[Records provided — start]
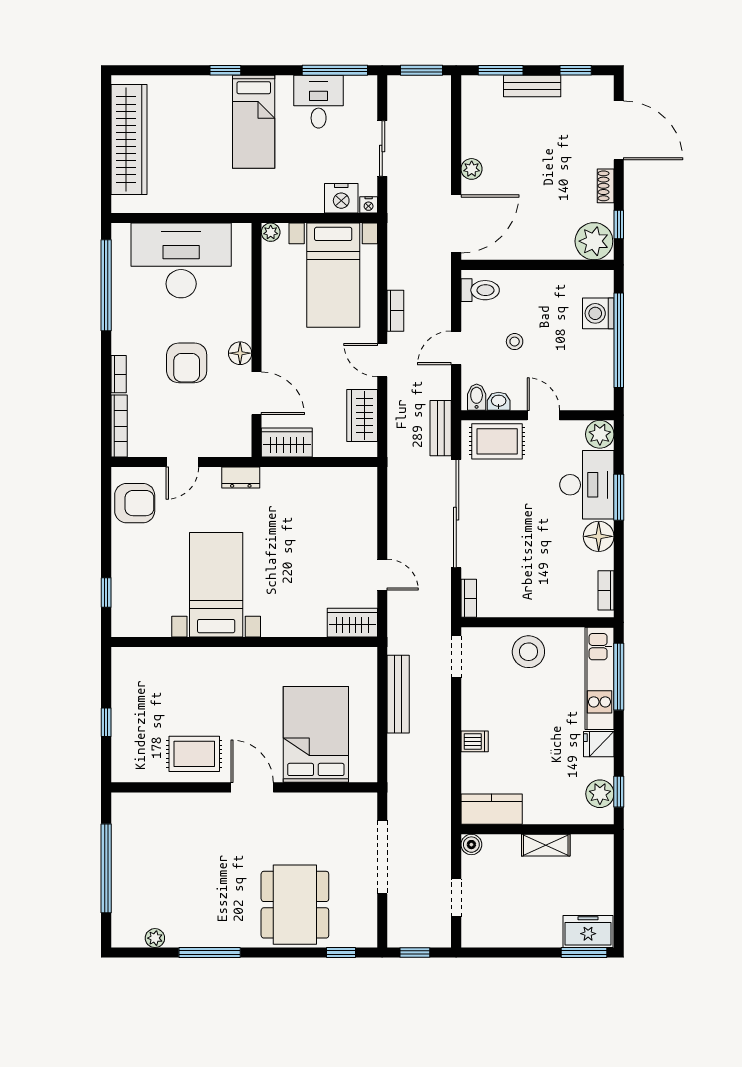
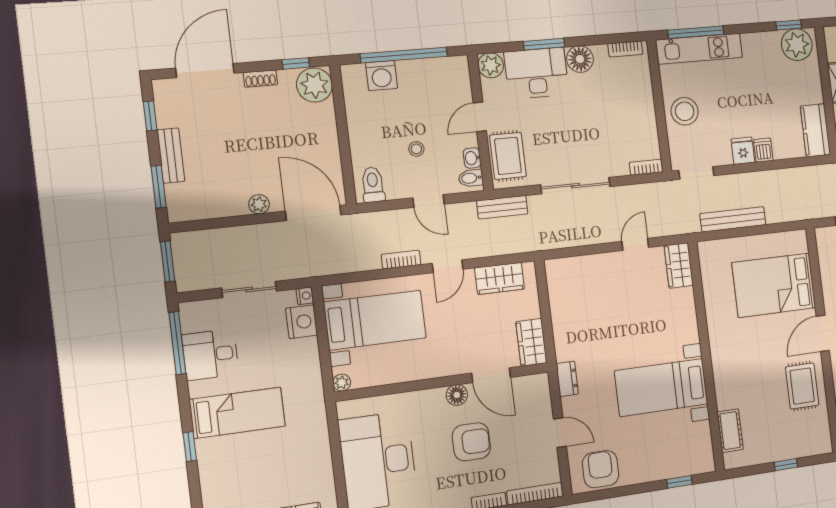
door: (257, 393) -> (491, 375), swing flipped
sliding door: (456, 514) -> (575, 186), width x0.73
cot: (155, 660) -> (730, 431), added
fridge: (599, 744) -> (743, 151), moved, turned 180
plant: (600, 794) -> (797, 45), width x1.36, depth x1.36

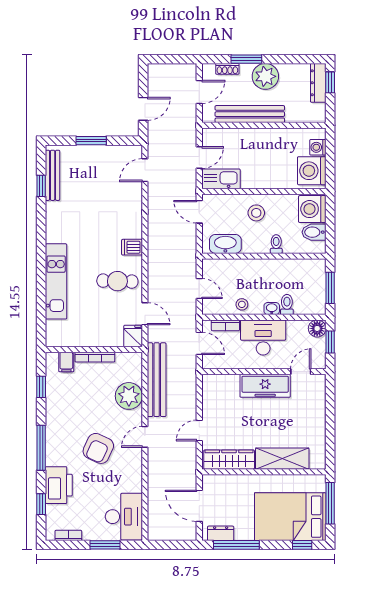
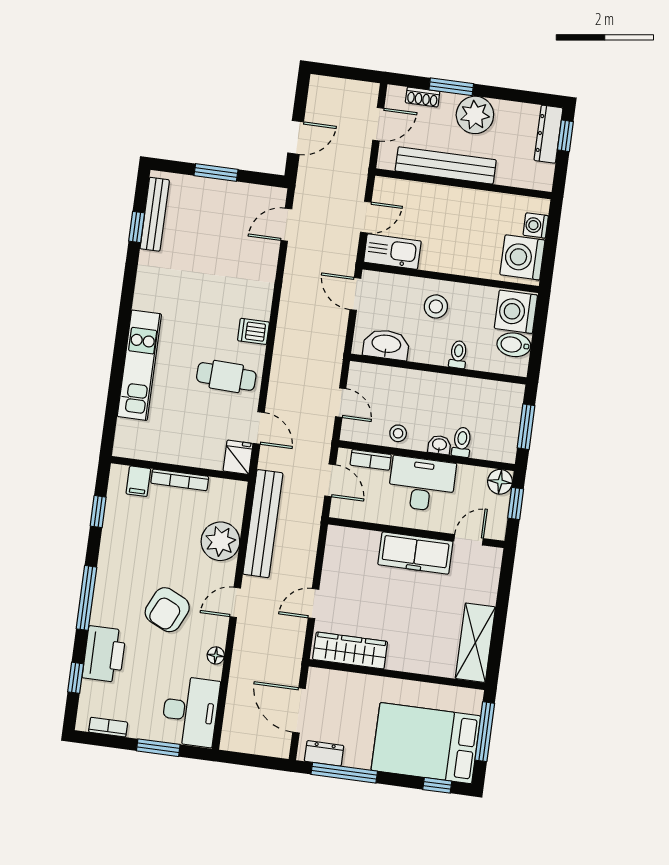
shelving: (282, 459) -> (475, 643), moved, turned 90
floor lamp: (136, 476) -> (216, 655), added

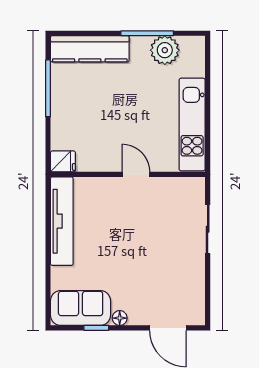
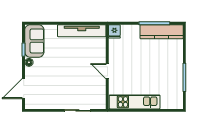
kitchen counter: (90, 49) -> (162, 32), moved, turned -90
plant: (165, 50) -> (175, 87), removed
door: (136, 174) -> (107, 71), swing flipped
[Records provided — finish]
Images are not part of the copy. Everything else in the records must be reproduced exactly.

door: (257, 393) -> (491, 375), swing flipped
sliding door: (456, 514) -> (575, 186), width x0.73
cot: (155, 660) -> (730, 431), added
fridge: (599, 744) -> (743, 151), moved, turned 180
plant: (600, 794) -> (797, 45), width x1.36, depth x1.36

shelving: (282, 459) -> (475, 643), moved, turned 90
floor lamp: (136, 476) -> (216, 655), added

kitchen counter: (90, 49) -> (162, 32), moved, turned -90
plant: (165, 50) -> (175, 87), removed
door: (136, 174) -> (107, 71), swing flipped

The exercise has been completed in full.